▶ _Work request_:
Below is a block of records. Copy every line in it that contains the word "black".

▶ _Records supplied_:
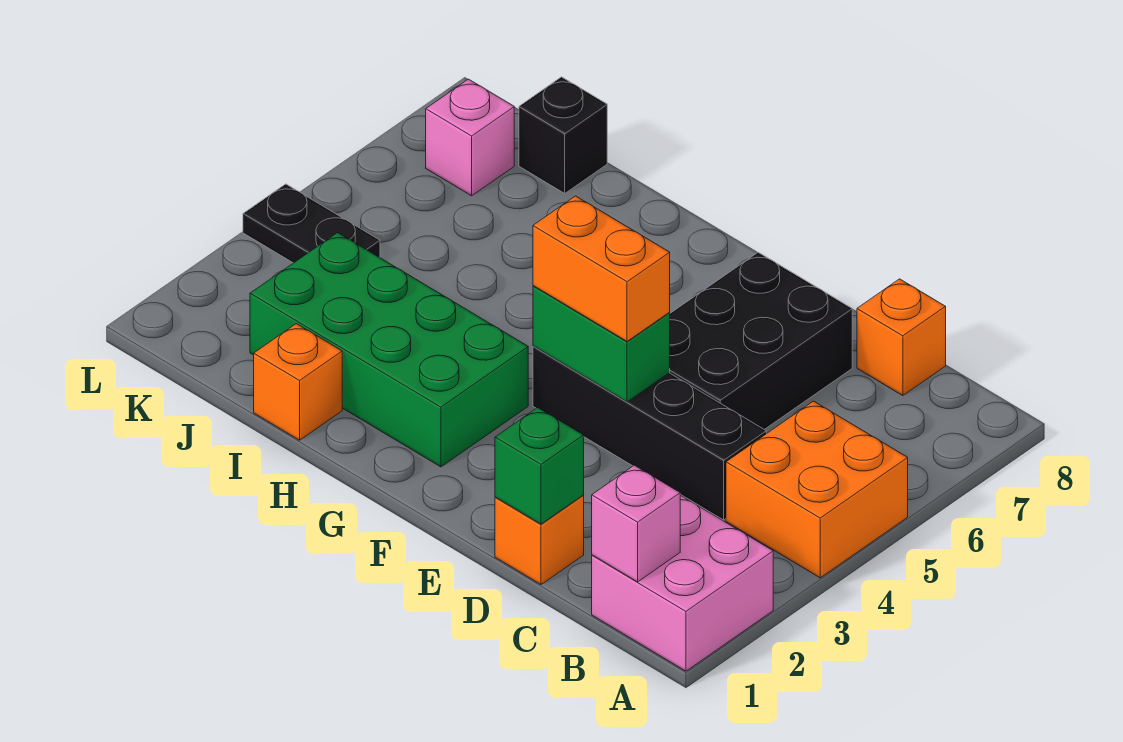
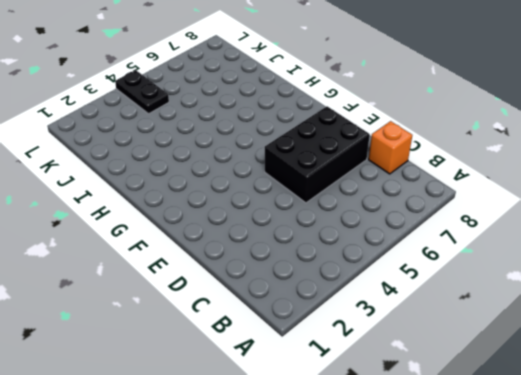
none -> pink brick A1:B2 level 1
none -> orange brick A4:B5 level 1
none -> black brick C4:F4 level 1

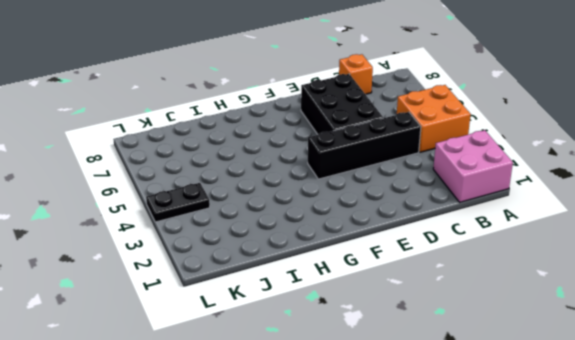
none -> orange brick D1 level 1
none -> green brick G2:J3 level 1
none -> orange brick I1 level 1

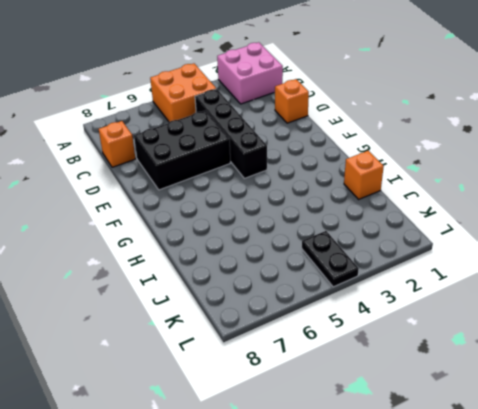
none -> green brick G2:J3 level 1
none -> black brick J8 level 1
none -> pink brick K7 level 1

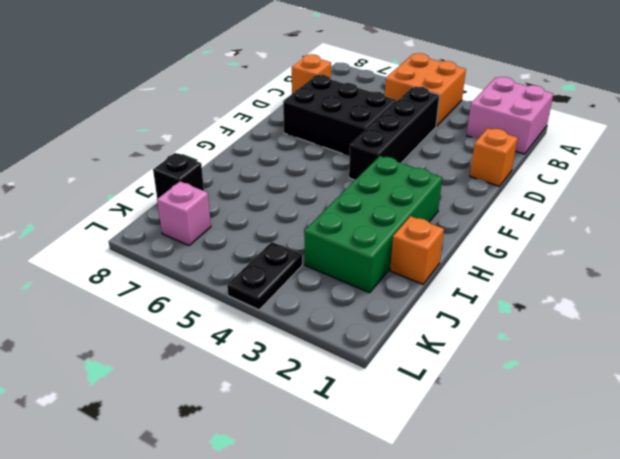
none -> pink brick B1 level 2
none -> green brick D1 level 2
none -> green brick E4:F4 level 2

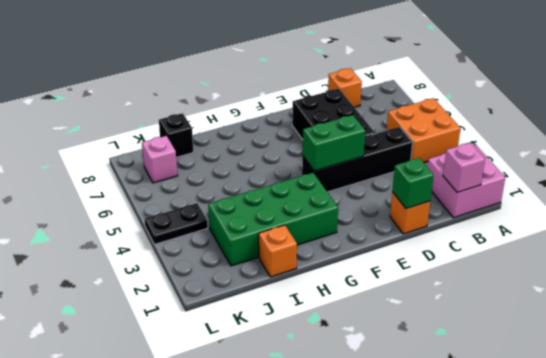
none -> orange brick E4:F4 level 3

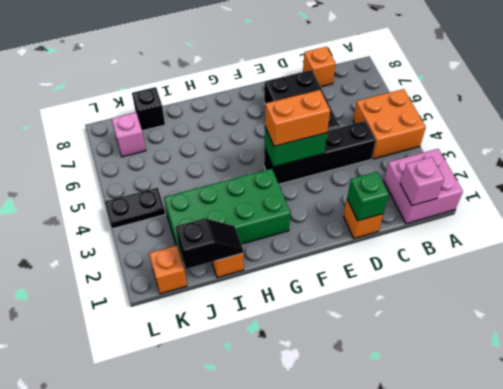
black slope I1:J1 level 2 top J -> none
orange brick K1 level 1 -> none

▶ _Solution to the exercise_:
none -> black brick C4:F4 level 1
none -> black brick J8 level 1
black slope I1:J1 level 2 top J -> none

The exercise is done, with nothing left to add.